= Exercise goal =
Copy each of the entries below faithfully, setting aside any pictures.

= Task material =
___
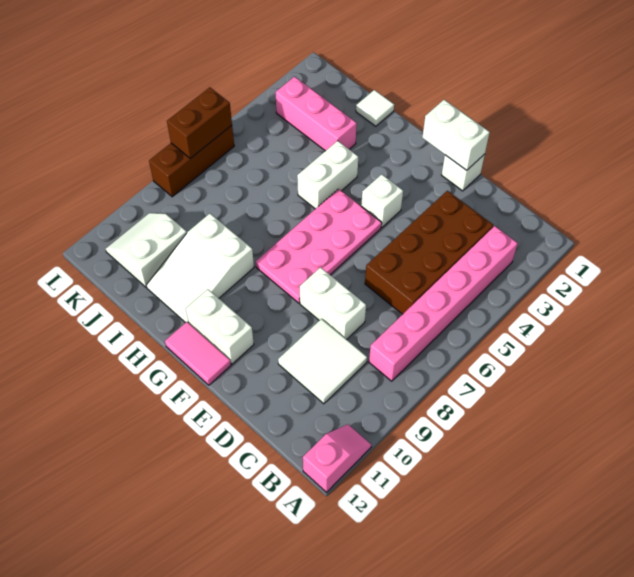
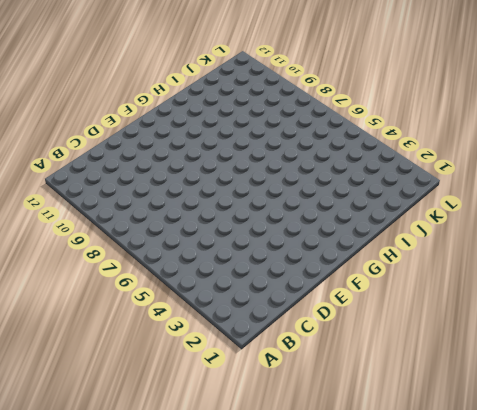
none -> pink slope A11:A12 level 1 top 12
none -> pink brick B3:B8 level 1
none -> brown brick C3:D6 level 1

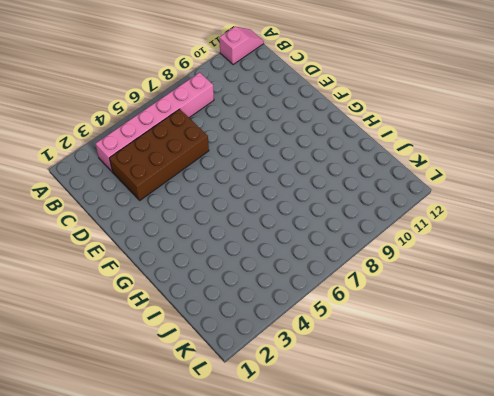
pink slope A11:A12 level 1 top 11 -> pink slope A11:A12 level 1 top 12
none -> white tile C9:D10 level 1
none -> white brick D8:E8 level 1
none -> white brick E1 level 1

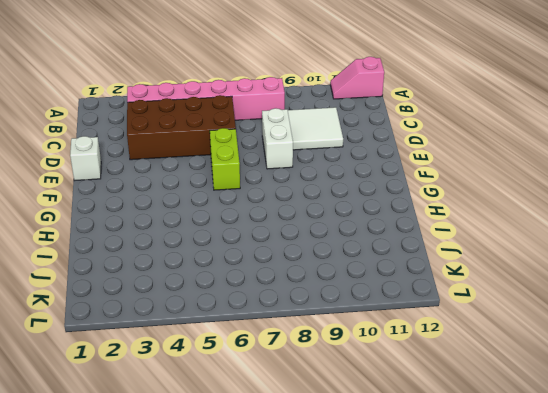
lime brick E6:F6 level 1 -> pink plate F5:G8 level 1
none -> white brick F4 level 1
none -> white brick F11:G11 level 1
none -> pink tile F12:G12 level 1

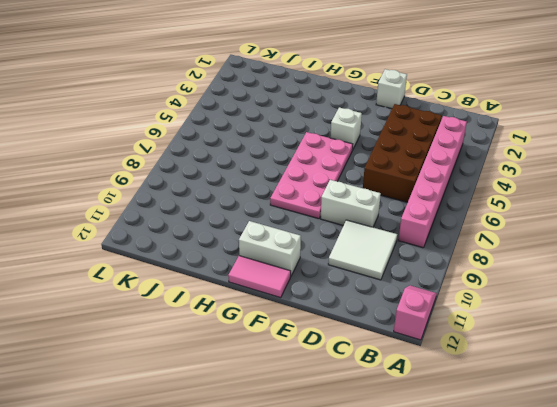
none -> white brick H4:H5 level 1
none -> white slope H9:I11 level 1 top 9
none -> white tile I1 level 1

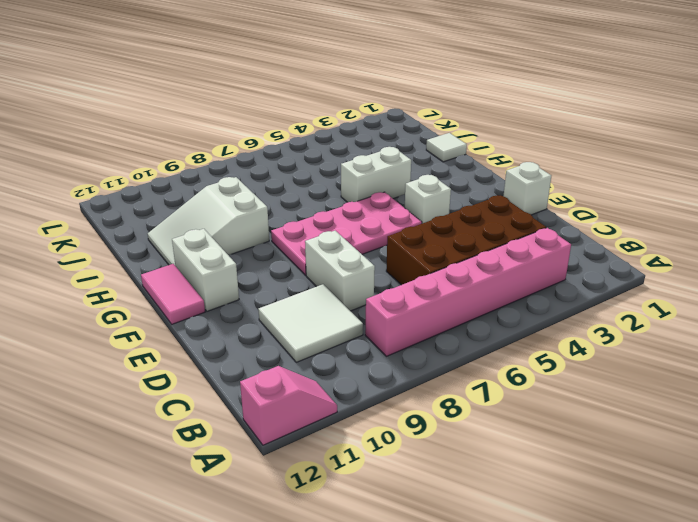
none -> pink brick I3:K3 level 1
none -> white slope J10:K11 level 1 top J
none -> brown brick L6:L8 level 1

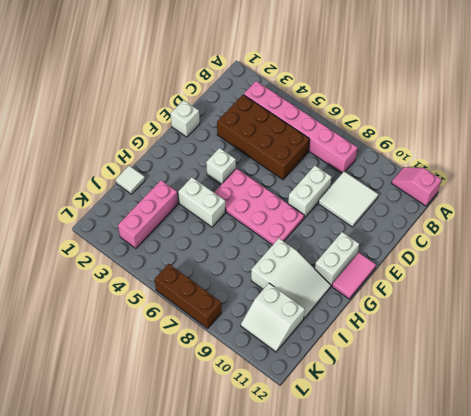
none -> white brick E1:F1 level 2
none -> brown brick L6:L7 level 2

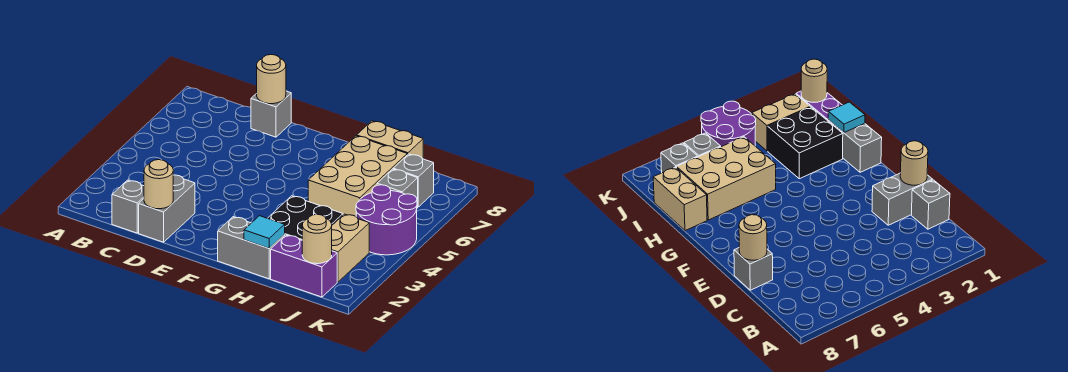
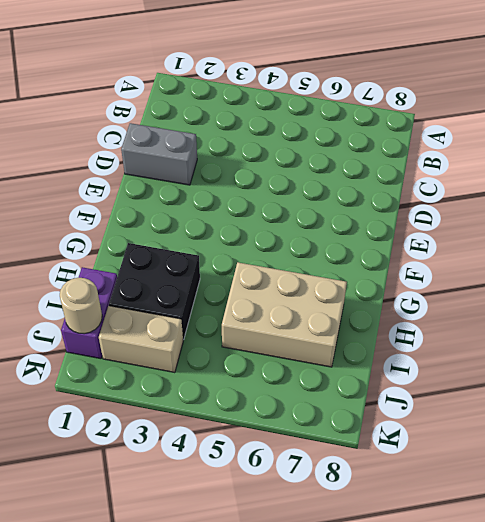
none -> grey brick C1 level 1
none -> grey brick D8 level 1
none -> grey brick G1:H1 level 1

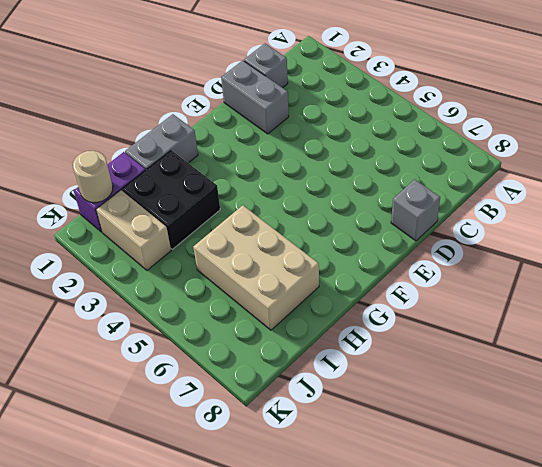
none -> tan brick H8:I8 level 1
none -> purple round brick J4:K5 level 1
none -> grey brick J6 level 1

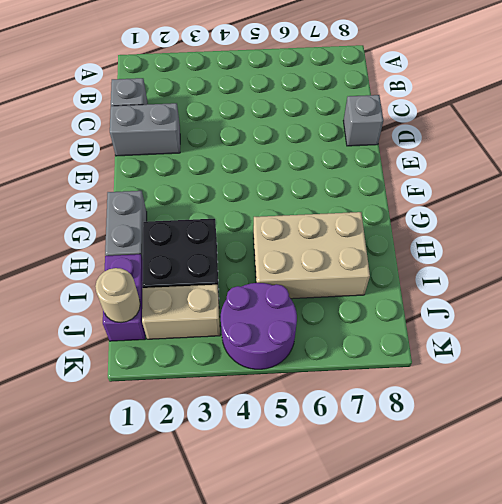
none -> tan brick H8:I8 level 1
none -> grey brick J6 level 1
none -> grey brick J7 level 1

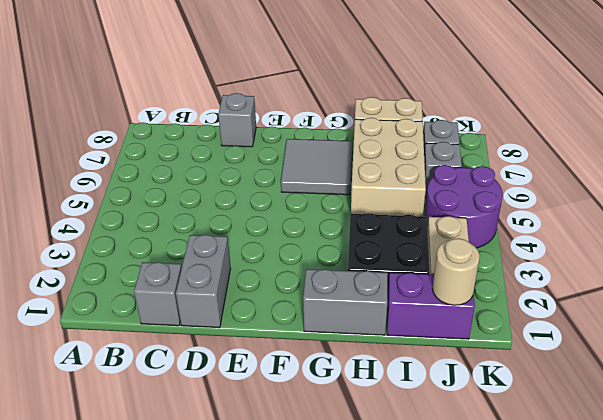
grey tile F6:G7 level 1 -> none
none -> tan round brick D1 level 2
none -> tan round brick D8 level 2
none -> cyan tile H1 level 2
___
= Task output =
none -> pink slope A11:A12 level 1 top 12
none -> pink brick B3:B8 level 1
none -> brown brick C3:D6 level 1

pink slope A11:A12 level 1 top 11 -> pink slope A11:A12 level 1 top 12
none -> white tile C9:D10 level 1
none -> white brick D8:E8 level 1
none -> white brick E1 level 1

lime brick E6:F6 level 1 -> pink plate F5:G8 level 1
none -> white brick F4 level 1
none -> white brick F11:G11 level 1
none -> pink tile F12:G12 level 1

none -> white brick H4:H5 level 1
none -> white slope H9:I11 level 1 top 9
none -> white tile I1 level 1

none -> pink brick I3:K3 level 1
none -> white slope J10:K11 level 1 top J
none -> brown brick L6:L8 level 1

none -> white brick E1:F1 level 2
none -> brown brick L6:L7 level 2

none -> grey brick C1 level 1
none -> grey brick D8 level 1
none -> grey brick G1:H1 level 1

none -> tan brick H8:I8 level 1
none -> purple round brick J4:K5 level 1
none -> grey brick J6 level 1

none -> tan brick H8:I8 level 1
none -> grey brick J6 level 1
none -> grey brick J7 level 1

grey tile F6:G7 level 1 -> none
none -> tan round brick D1 level 2
none -> tan round brick D8 level 2
none -> cyan tile H1 level 2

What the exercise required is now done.